### Required work:
Only the lines from the beginning of the entries through the one that holds "green cup [481,57,526,98]" may appear in the answer, written out exactly and free of pictures.

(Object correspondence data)
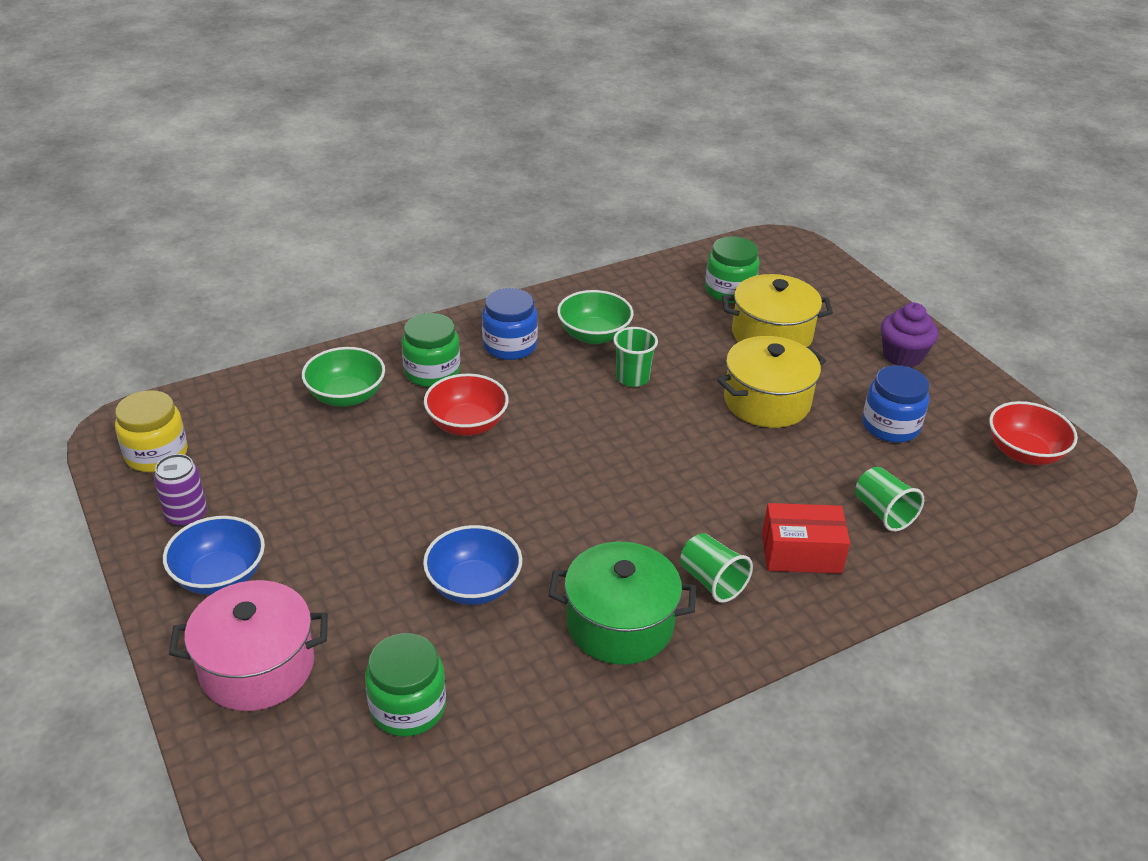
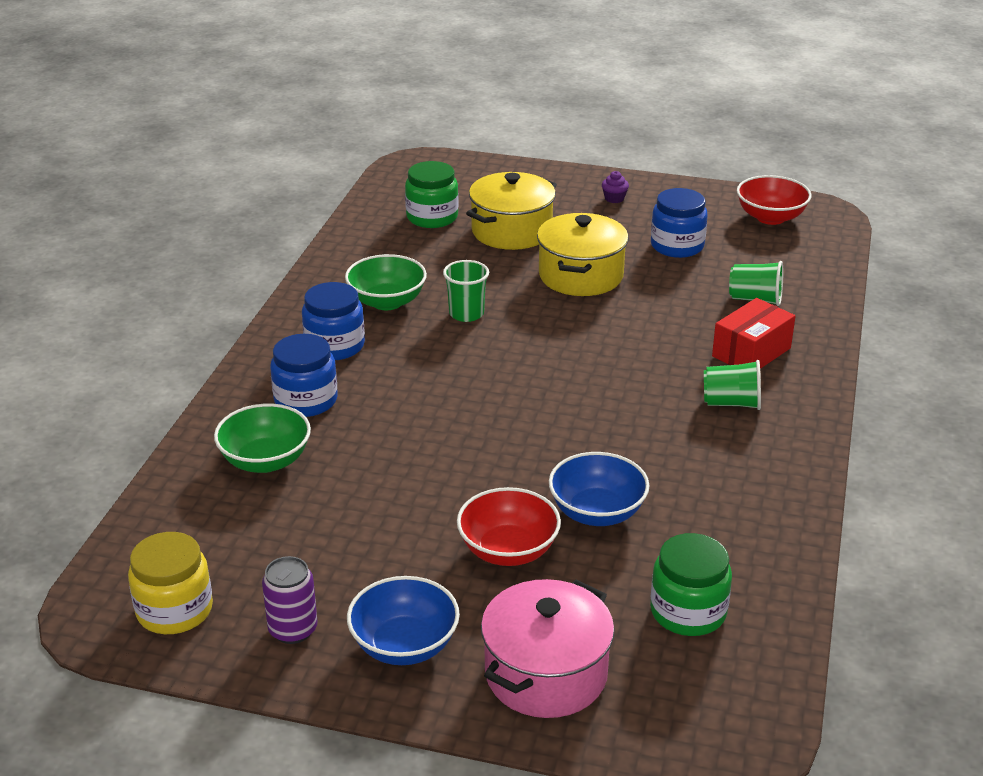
camera: 45 degrees left, 5 degrees down
green jar [401,313,460,387] -> blue jar [270,334,338,417]
red bowl [424,374,509,436] -> red bowl moved to [457,487,561,566]
green pot [548,541,696,665] -> none
purple cupcake [881,303,938,367] -> purple cupcake [602,171,629,203], size x0.52

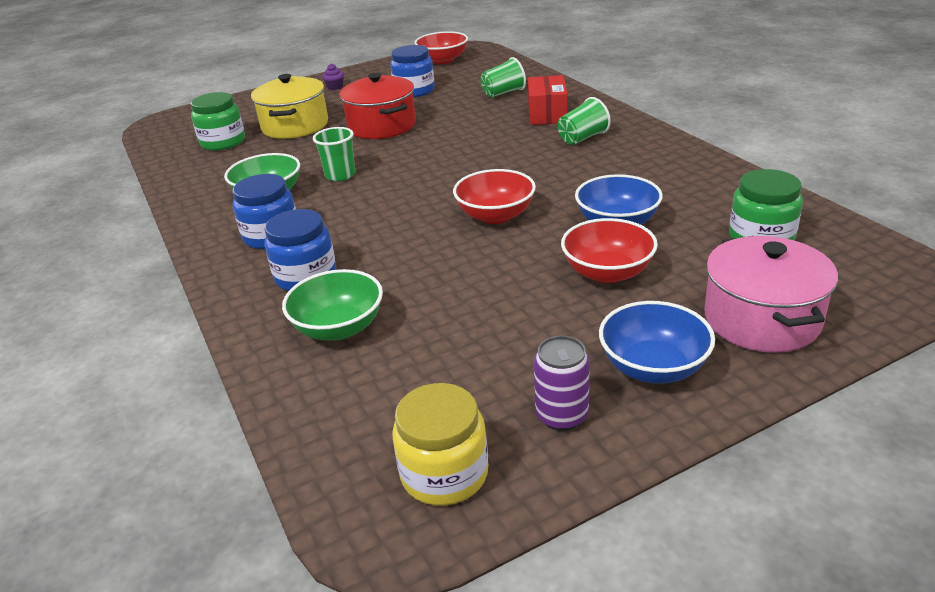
camera: 40 degrees left, 0 degrees up
yellow pot [537,213,629,296] -> red pot [339,73,416,139]
none -> red bowl [453,169,536,224]

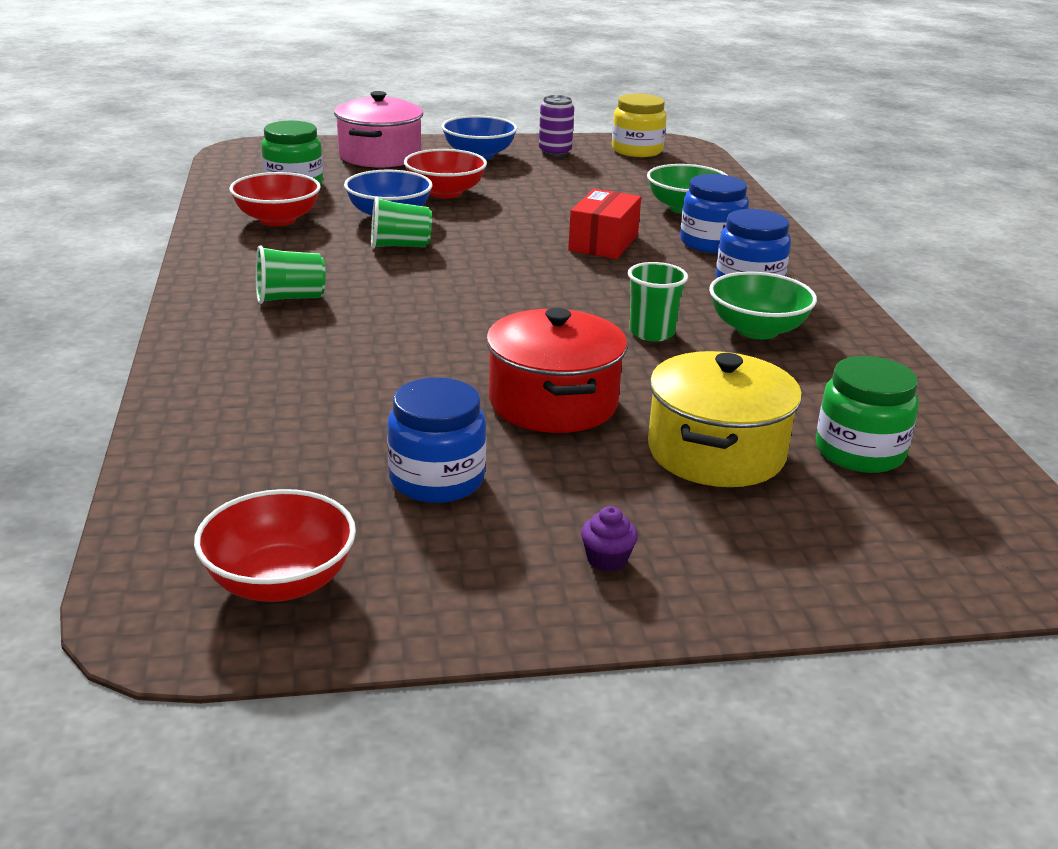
camera: 165 degrees left, 5 degrees down
red bowl [453,169,536,224] -> red bowl moved to [229,172,321,226]
green cup [481,57,526,98] -> green cup moved to [371,196,432,249]
red box [528,75,567,125] -> red box moved to [568,189,641,259]

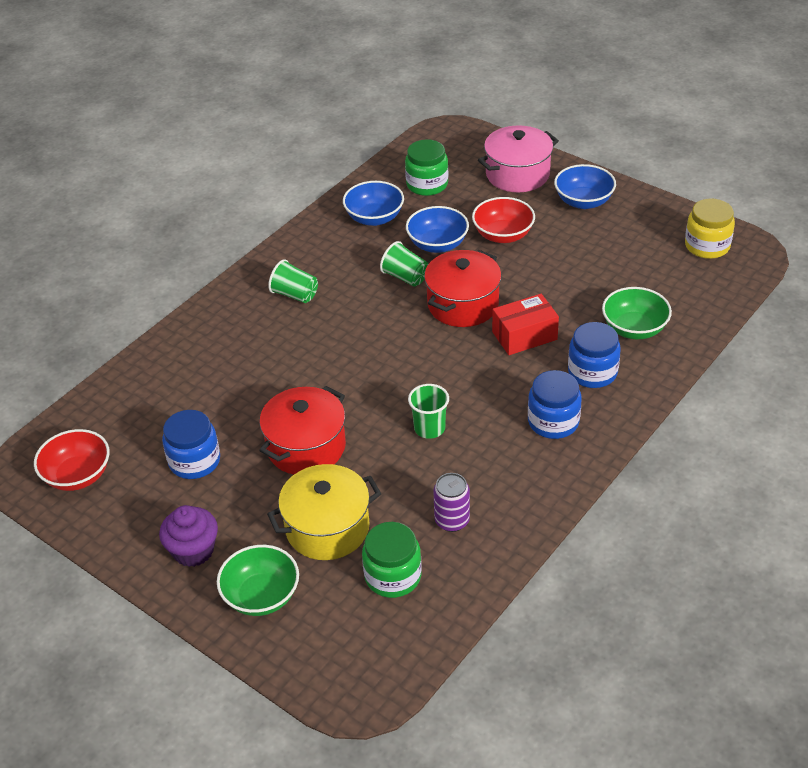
camera: 50 degrees right, 15 degrees up
red bowl [229,172,321,226] -> blue bowl [343,181,404,226]
purple can [539,95,574,157] -> purple can moved to [433,473,470,532]
purple cupcake [581,506,638,572] -> purple cupcake [159,505,218,567], size x1.93
green bowl [709,272,817,339] -> green bowl moved to [217,545,299,616]
none -> red pot [424,250,502,327]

### Solution to this task:
camera: 45 degrees left, 5 degrees down
green jar [401,313,460,387] -> blue jar [270,334,338,417]
red bowl [424,374,509,436] -> red bowl moved to [457,487,561,566]
green pot [548,541,696,665] -> none
purple cupcake [881,303,938,367] -> purple cupcake [602,171,629,203], size x0.52

camera: 40 degrees left, 0 degrees up
yellow pot [537,213,629,296] -> red pot [339,73,416,139]
none -> red bowl [453,169,536,224]

camera: 165 degrees left, 5 degrees down
red bowl [453,169,536,224] -> red bowl moved to [229,172,321,226]
green cup [481,57,526,98] -> green cup moved to [371,196,432,249]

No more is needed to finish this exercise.